Copy out the listing below word for word, keeping every line the same.

* _Provided records_
---*---
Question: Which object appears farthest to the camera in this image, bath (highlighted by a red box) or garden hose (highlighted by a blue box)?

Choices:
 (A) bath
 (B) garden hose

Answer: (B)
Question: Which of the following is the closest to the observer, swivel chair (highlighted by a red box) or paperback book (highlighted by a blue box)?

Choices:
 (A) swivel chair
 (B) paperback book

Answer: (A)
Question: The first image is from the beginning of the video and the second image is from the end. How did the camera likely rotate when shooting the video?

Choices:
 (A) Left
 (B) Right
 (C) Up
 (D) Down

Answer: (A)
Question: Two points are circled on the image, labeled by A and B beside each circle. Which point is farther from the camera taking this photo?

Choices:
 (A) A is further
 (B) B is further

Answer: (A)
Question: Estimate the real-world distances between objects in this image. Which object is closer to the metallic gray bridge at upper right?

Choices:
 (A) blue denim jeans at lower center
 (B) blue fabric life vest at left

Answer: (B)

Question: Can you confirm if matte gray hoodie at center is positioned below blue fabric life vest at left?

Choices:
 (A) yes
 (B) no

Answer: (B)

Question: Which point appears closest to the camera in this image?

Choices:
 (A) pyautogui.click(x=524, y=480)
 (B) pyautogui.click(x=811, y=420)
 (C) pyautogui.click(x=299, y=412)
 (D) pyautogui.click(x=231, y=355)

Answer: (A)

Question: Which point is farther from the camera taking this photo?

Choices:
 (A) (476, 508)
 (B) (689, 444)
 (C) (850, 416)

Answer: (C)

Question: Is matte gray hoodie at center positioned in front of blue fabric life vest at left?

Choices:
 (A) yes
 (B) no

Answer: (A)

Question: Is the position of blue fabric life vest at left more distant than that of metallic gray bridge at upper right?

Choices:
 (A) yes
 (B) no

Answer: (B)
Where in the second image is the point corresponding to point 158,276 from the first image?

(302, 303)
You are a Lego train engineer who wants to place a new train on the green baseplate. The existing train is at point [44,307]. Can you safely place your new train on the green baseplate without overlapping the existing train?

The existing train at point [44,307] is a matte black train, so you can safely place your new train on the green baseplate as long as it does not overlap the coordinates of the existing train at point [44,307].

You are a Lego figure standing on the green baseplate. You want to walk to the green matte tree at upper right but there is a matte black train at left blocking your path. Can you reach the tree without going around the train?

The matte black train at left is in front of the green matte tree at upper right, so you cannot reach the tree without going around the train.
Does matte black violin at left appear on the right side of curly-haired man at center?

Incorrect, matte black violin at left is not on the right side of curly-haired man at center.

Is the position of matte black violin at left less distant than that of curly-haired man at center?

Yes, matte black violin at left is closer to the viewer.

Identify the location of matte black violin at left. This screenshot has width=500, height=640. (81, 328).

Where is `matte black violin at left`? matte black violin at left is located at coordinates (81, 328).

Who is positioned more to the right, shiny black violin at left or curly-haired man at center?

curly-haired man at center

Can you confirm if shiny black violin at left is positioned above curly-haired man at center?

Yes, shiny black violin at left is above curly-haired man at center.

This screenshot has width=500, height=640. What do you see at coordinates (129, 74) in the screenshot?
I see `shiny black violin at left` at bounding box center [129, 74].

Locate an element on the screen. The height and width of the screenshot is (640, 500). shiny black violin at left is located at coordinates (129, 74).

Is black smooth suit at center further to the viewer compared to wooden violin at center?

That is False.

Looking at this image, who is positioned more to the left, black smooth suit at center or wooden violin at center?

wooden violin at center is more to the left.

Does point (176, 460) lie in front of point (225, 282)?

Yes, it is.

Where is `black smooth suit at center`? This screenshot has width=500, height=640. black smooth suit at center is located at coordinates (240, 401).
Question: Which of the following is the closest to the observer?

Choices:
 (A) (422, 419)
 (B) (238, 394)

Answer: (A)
---*---
* _Result_
Question: Which object appears farthest to the camera in this image, bath (highlighted by a red box) or garden hose (highlighted by a blue box)?

Choices:
 (A) bath
 (B) garden hose

Answer: (B)
Question: Which of the following is the closest to the observer, swivel chair (highlighted by a red box) or paperback book (highlighted by a blue box)?

Choices:
 (A) swivel chair
 (B) paperback book

Answer: (A)
Question: The first image is from the beginning of the video and the second image is from the end. How did the camera likely rotate when shooting the video?

Choices:
 (A) Left
 (B) Right
 (C) Up
 (D) Down

Answer: (A)
Question: Two points are circled on the image, labeled by A and B beside each circle. Which point is farther from the camera taking this photo?

Choices:
 (A) A is further
 (B) B is further

Answer: (A)
Question: Estimate the real-world distances between objects in this image. Which object is closer to the metallic gray bridge at upper right?

Choices:
 (A) blue denim jeans at lower center
 (B) blue fabric life vest at left

Answer: (B)

Question: Can you confirm if matte gray hoodie at center is positioned below blue fabric life vest at left?

Choices:
 (A) yes
 (B) no

Answer: (B)

Question: Which point appears closest to the camera in this image?

Choices:
 (A) pyautogui.click(x=524, y=480)
 (B) pyautogui.click(x=811, y=420)
 (C) pyautogui.click(x=299, y=412)
 (D) pyautogui.click(x=231, y=355)

Answer: (A)

Question: Which point is farther from the camera taking this photo?

Choices:
 (A) (476, 508)
 (B) (689, 444)
 (C) (850, 416)

Answer: (C)

Question: Is matte gray hoodie at center positioned in front of blue fabric life vest at left?

Choices:
 (A) yes
 (B) no

Answer: (A)

Question: Is the position of blue fabric life vest at left more distant than that of metallic gray bridge at upper right?

Choices:
 (A) yes
 (B) no

Answer: (B)
Where in the second image is the point corresponding to point 158,276 from the first image?

(302, 303)
You are a Lego train engineer who wants to place a new train on the green baseplate. The existing train is at point [44,307]. Can you safely place your new train on the green baseplate without overlapping the existing train?

The existing train at point [44,307] is a matte black train, so you can safely place your new train on the green baseplate as long as it does not overlap the coordinates of the existing train at point [44,307].

You are a Lego figure standing on the green baseplate. You want to walk to the green matte tree at upper right but there is a matte black train at left blocking your path. Can you reach the tree without going around the train?

The matte black train at left is in front of the green matte tree at upper right, so you cannot reach the tree without going around the train.
Does matte black violin at left appear on the right side of curly-haired man at center?

Incorrect, matte black violin at left is not on the right side of curly-haired man at center.

Is the position of matte black violin at left less distant than that of curly-haired man at center?

Yes, matte black violin at left is closer to the viewer.

Identify the location of matte black violin at left. This screenshot has width=500, height=640. (81, 328).

Where is `matte black violin at left`? matte black violin at left is located at coordinates (81, 328).

Who is positioned more to the right, shiny black violin at left or curly-haired man at center?

curly-haired man at center

Can you confirm if shiny black violin at left is positioned above curly-haired man at center?

Yes, shiny black violin at left is above curly-haired man at center.

This screenshot has width=500, height=640. What do you see at coordinates (129, 74) in the screenshot?
I see `shiny black violin at left` at bounding box center [129, 74].

Locate an element on the screen. The height and width of the screenshot is (640, 500). shiny black violin at left is located at coordinates (129, 74).

Is black smooth suit at center further to the viewer compared to wooden violin at center?

That is False.

Looking at this image, who is positioned more to the left, black smooth suit at center or wooden violin at center?

wooden violin at center is more to the left.

Does point (176, 460) lie in front of point (225, 282)?

Yes, it is.

Where is `black smooth suit at center`? This screenshot has width=500, height=640. black smooth suit at center is located at coordinates (240, 401).
Question: Which of the following is the closest to the observer?

Choices:
 (A) (422, 419)
 (B) (238, 394)

Answer: (A)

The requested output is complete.